Work task:
Could you report every line of the listing below that holds the word "solar"?

Material supplied:

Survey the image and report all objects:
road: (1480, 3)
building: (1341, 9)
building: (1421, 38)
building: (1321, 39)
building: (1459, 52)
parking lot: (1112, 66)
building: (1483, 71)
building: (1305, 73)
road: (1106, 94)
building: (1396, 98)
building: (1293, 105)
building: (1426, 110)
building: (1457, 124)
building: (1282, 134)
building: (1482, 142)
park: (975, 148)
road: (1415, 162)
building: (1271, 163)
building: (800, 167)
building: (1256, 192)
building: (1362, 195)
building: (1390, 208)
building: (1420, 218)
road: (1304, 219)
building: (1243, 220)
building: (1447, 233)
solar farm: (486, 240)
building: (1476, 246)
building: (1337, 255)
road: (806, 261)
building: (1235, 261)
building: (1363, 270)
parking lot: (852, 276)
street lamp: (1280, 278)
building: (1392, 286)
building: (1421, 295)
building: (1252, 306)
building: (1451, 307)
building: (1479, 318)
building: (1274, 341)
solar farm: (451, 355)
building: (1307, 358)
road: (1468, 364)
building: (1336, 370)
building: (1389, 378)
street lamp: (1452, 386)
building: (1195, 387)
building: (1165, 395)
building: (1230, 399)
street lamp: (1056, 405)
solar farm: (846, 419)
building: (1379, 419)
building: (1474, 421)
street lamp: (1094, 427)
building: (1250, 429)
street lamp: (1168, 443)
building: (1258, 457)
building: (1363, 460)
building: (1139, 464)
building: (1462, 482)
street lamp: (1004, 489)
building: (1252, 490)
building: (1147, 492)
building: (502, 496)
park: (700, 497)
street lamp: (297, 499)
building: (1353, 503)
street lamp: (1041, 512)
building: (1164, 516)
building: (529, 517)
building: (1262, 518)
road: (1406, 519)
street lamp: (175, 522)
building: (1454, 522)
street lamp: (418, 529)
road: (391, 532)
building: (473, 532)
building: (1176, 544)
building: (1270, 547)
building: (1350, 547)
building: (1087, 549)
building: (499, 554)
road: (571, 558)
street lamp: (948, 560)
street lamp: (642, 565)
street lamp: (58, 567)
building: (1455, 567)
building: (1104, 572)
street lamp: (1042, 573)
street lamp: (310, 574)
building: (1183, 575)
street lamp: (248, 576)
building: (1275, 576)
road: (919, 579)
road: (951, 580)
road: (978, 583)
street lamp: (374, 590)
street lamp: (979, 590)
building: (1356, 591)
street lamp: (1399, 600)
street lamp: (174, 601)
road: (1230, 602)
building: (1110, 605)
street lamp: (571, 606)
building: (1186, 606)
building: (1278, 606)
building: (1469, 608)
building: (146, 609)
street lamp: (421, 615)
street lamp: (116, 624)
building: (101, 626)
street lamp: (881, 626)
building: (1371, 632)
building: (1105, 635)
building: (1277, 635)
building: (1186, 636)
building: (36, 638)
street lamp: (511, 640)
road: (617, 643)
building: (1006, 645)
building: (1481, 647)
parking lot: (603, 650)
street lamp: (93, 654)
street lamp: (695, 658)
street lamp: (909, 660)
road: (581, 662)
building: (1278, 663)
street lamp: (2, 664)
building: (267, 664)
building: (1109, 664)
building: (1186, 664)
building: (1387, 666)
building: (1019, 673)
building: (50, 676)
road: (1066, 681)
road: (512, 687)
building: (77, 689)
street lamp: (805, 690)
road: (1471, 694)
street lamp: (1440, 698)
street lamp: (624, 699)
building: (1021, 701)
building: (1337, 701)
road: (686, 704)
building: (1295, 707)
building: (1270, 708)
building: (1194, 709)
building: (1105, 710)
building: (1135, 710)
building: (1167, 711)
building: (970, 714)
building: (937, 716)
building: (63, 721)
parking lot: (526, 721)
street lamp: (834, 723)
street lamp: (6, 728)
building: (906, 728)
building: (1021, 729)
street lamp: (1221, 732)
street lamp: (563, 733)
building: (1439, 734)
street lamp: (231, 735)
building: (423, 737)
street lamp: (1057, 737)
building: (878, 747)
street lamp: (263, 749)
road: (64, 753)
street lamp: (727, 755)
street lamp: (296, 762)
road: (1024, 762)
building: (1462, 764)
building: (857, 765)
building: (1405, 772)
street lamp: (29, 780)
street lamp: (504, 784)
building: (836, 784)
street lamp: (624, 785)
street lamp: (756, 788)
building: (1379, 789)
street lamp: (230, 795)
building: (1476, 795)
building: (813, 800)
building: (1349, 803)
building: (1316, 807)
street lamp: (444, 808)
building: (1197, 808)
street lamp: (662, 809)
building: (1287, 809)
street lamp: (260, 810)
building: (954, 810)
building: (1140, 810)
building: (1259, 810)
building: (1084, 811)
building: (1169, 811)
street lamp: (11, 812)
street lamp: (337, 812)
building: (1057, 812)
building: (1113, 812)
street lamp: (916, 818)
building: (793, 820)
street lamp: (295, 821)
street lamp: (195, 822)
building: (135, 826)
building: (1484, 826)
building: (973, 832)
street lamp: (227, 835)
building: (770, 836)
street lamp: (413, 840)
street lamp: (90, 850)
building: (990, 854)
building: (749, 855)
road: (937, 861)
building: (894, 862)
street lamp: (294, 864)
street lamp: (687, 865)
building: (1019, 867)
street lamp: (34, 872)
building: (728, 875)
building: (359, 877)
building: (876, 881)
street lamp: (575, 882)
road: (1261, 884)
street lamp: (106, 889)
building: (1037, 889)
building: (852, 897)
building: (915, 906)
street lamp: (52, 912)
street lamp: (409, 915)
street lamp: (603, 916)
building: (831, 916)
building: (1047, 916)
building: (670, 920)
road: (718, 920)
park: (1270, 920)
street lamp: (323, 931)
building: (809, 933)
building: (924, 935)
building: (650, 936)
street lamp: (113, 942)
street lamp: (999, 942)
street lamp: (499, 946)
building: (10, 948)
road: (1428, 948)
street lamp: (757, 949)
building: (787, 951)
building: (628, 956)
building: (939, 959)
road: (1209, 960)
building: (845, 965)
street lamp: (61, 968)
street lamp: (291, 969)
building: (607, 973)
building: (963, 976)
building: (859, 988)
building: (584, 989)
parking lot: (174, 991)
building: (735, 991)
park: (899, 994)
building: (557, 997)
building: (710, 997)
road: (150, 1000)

Written answer:
solar farm: (486, 240)
solar farm: (451, 355)
solar farm: (846, 419)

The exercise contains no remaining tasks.